§ **What you will do**
What is needed is an exact copy of every entry below, minus the images.

Start of Block

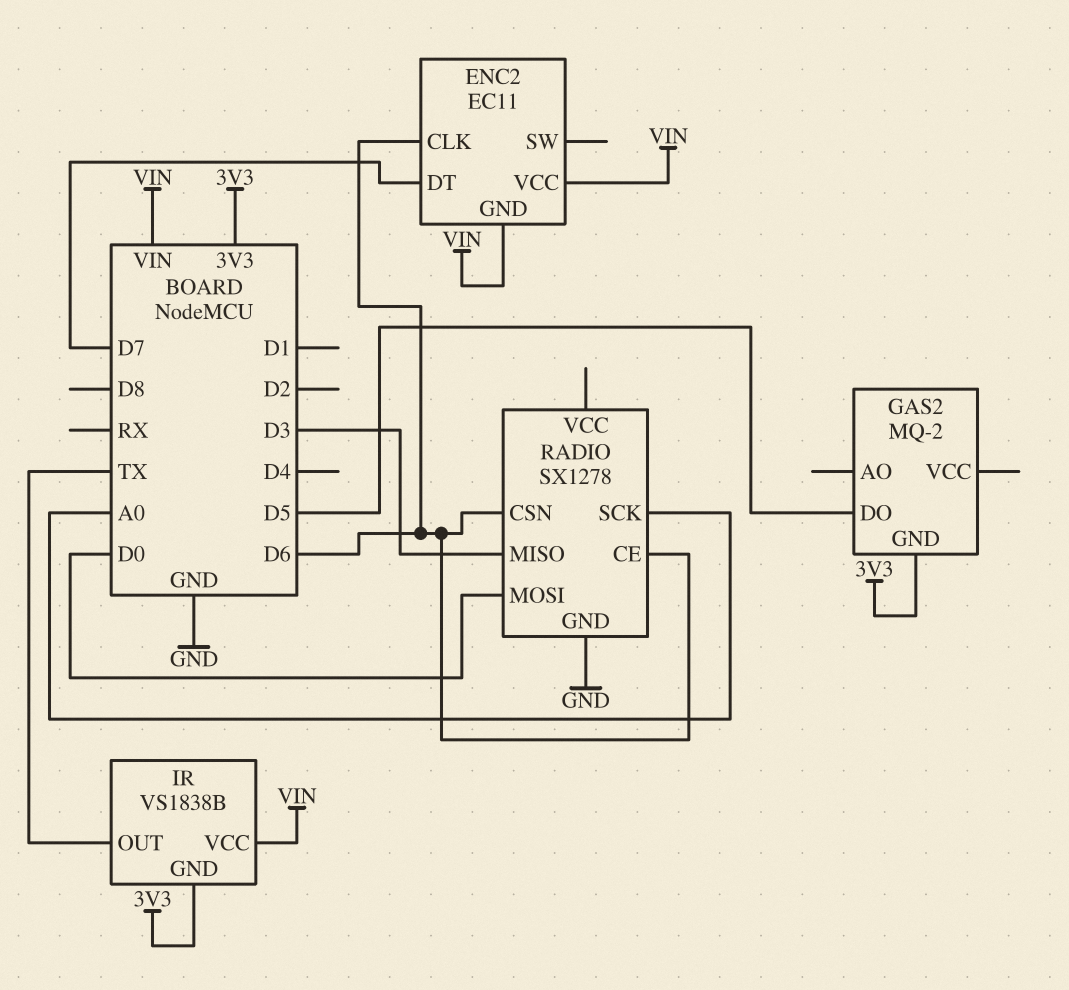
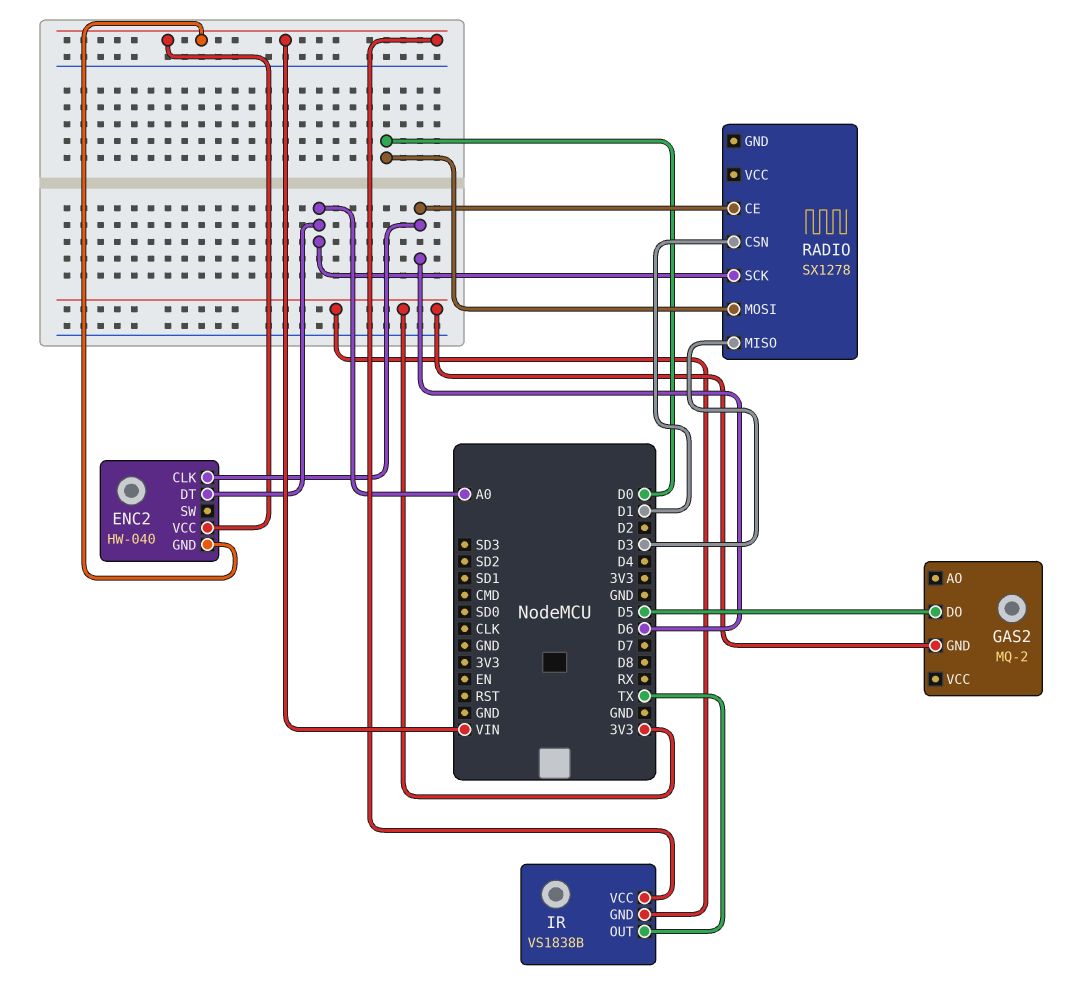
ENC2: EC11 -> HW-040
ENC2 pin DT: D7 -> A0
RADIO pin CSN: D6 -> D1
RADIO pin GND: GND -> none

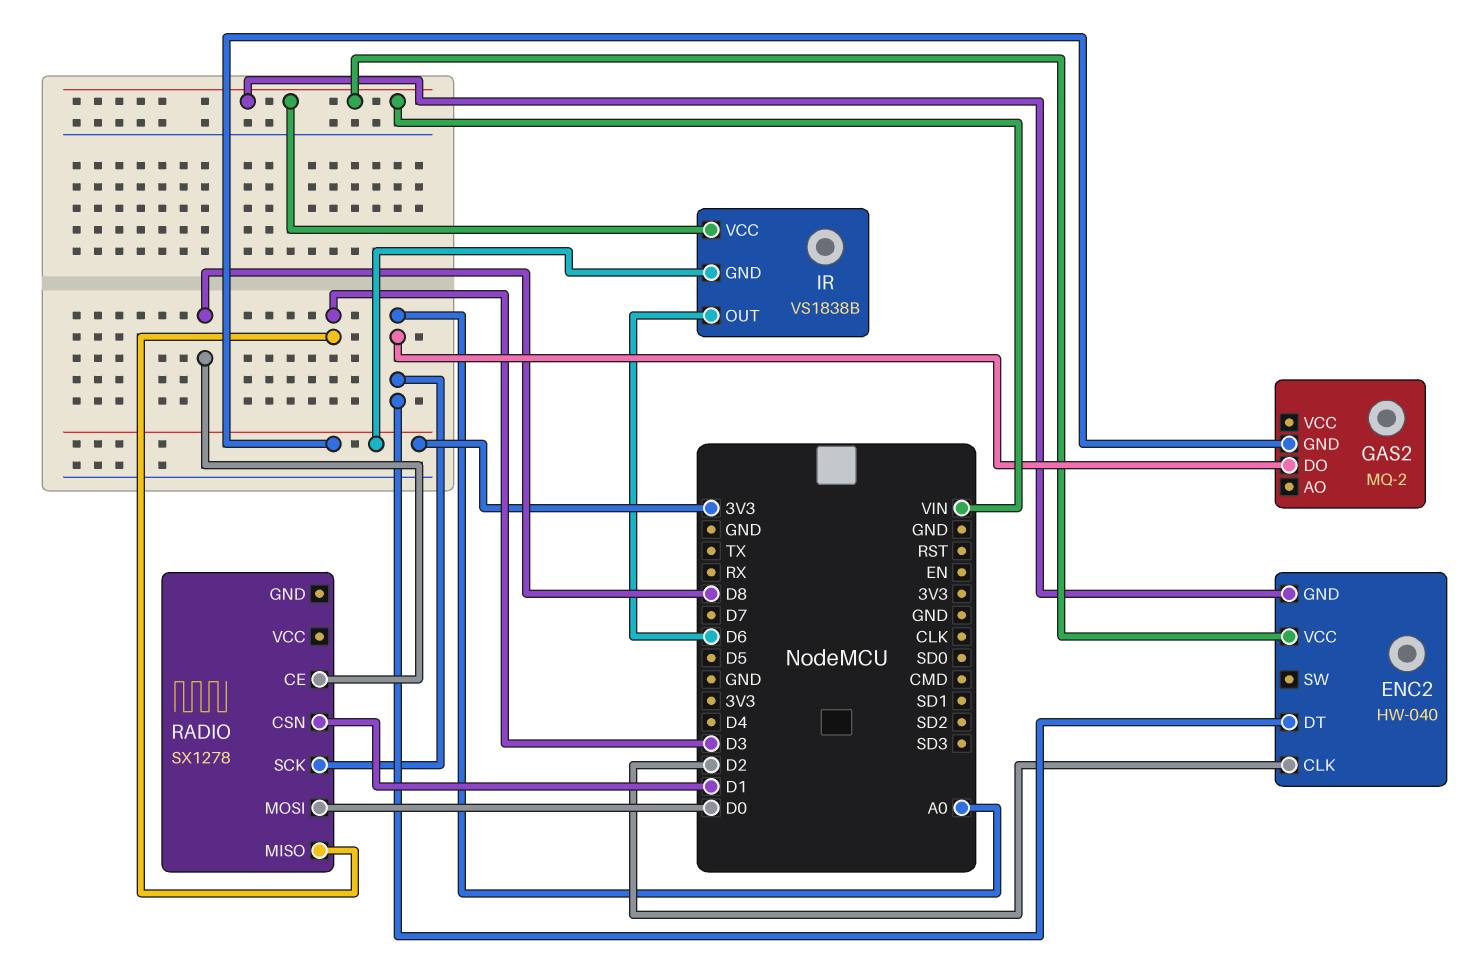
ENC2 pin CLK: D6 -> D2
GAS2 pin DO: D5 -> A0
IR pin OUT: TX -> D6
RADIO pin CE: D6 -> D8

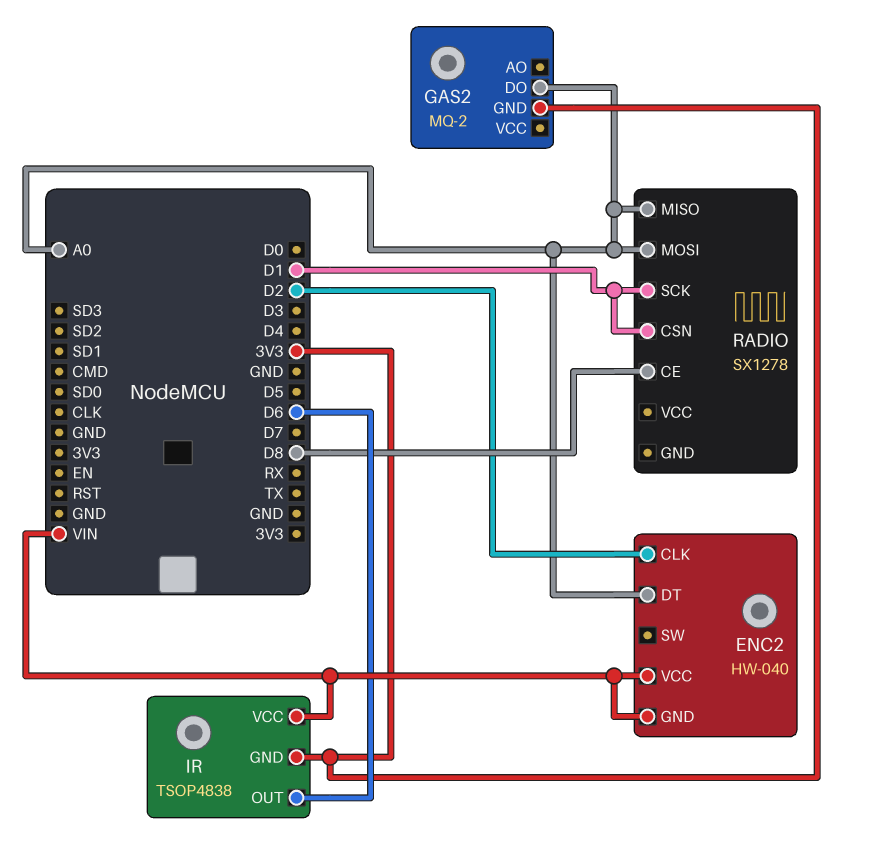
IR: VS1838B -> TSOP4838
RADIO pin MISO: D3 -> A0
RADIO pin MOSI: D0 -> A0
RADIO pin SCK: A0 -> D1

End of Block

§ **Reply**
ENC2: EC11 -> HW-040
ENC2 pin DT: D7 -> A0
RADIO pin CSN: D6 -> D1
RADIO pin GND: GND -> none

ENC2 pin CLK: D6 -> D2
GAS2 pin DO: D5 -> A0
IR pin OUT: TX -> D6
RADIO pin CE: D6 -> D8

IR: VS1838B -> TSOP4838
RADIO pin MISO: D3 -> A0
RADIO pin MOSI: D0 -> A0
RADIO pin SCK: A0 -> D1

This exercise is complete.